(What is being asked): Could you retype all of the records exactly, leaving out every picture?

-------- Information provided --------

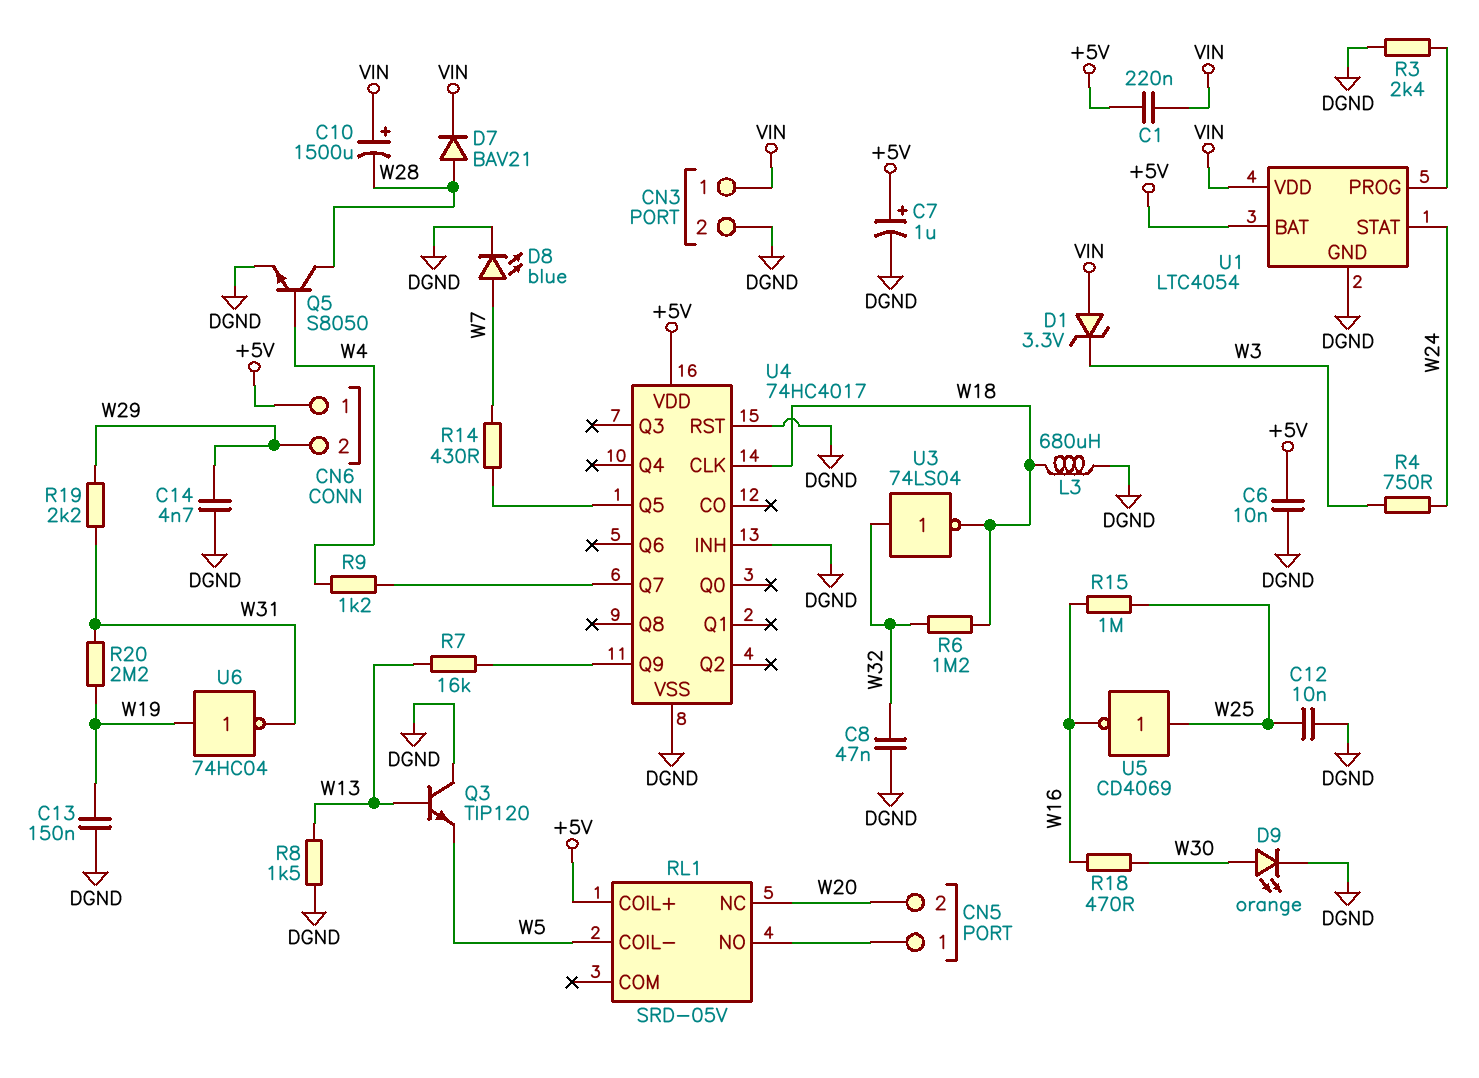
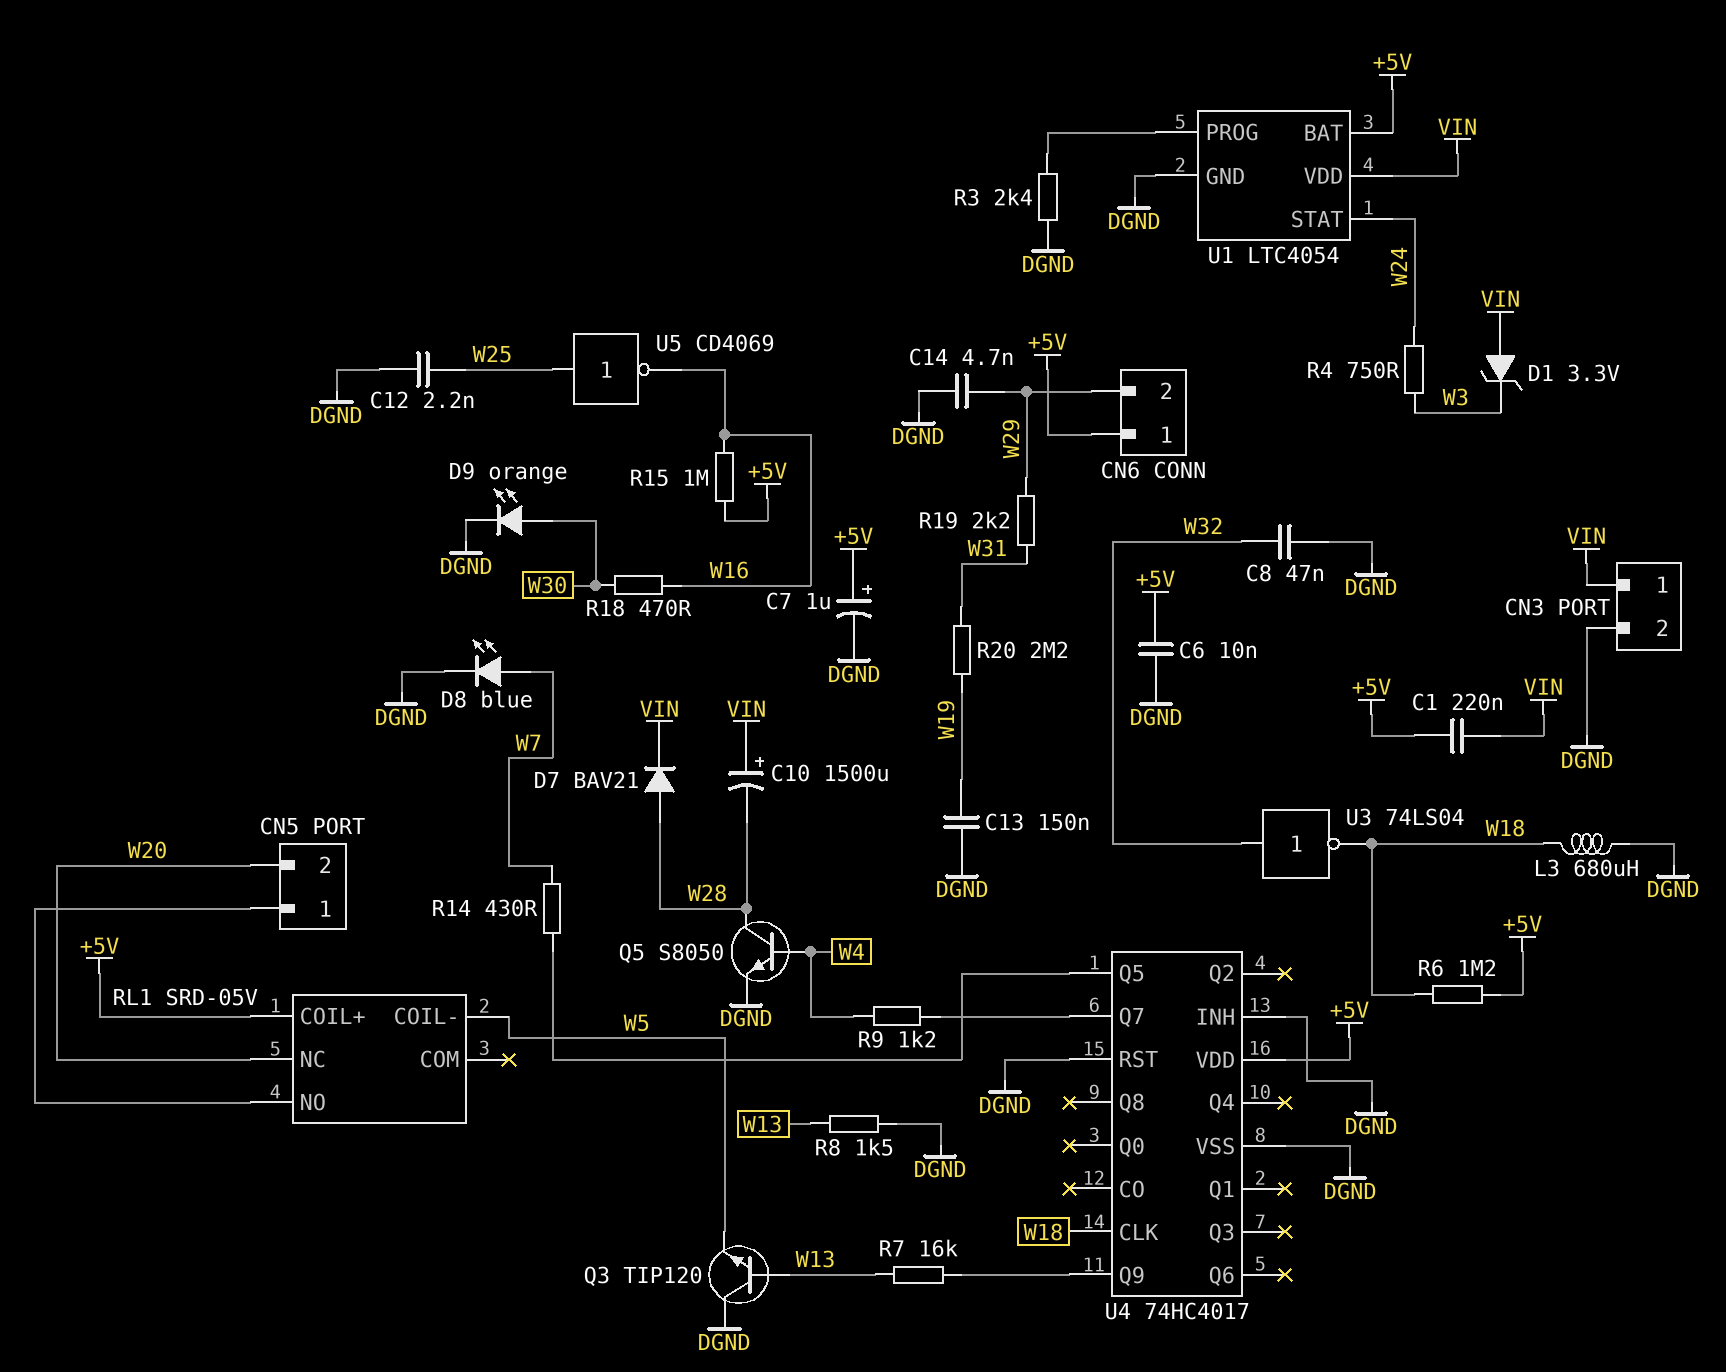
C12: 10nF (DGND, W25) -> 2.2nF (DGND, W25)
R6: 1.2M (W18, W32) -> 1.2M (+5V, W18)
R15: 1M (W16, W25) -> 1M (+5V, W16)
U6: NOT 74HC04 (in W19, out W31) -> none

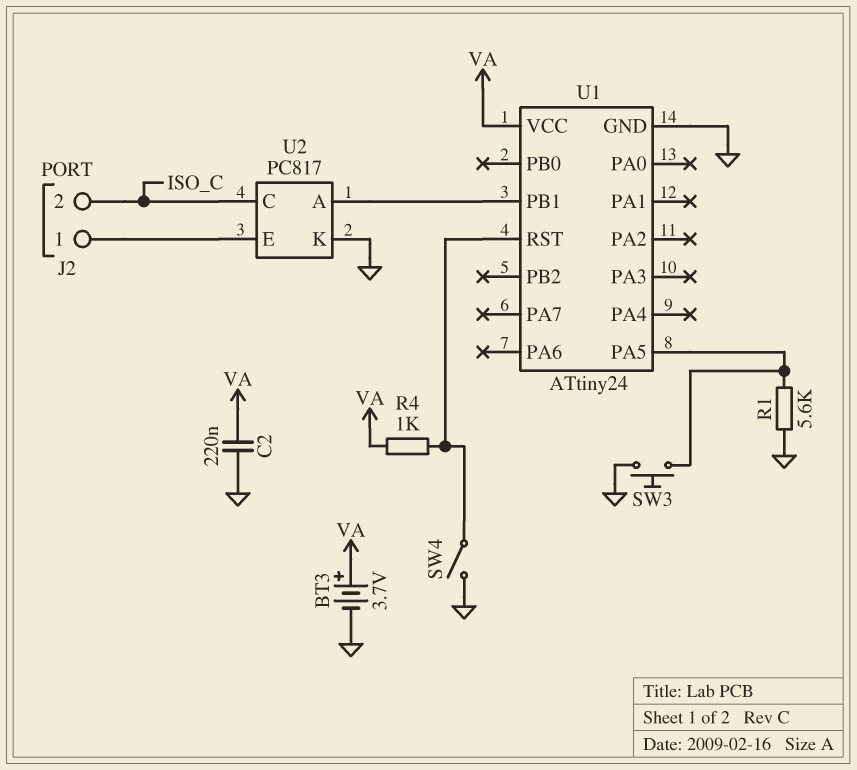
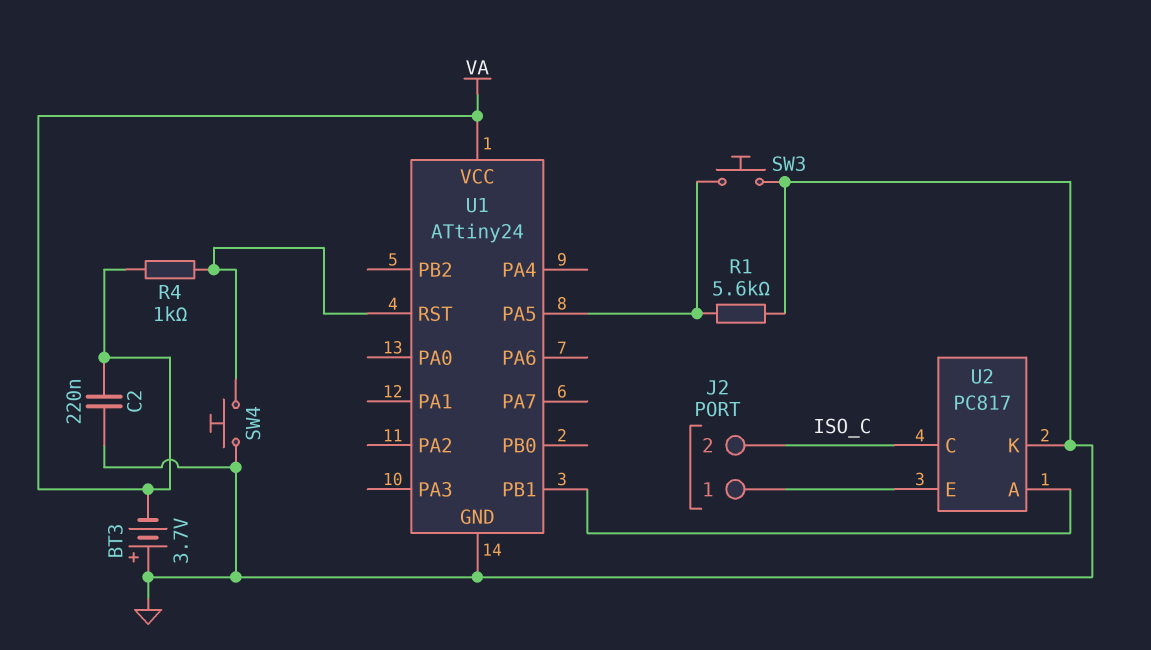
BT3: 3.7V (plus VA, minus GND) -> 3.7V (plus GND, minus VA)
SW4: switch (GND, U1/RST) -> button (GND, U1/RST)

--------

(Response below):
C12: 10nF (DGND, W25) -> 2.2nF (DGND, W25)
R6: 1.2M (W18, W32) -> 1.2M (+5V, W18)
R15: 1M (W16, W25) -> 1M (+5V, W16)
U6: NOT 74HC04 (in W19, out W31) -> none

BT3: 3.7V (plus VA, minus GND) -> 3.7V (plus GND, minus VA)
SW4: switch (GND, U1/RST) -> button (GND, U1/RST)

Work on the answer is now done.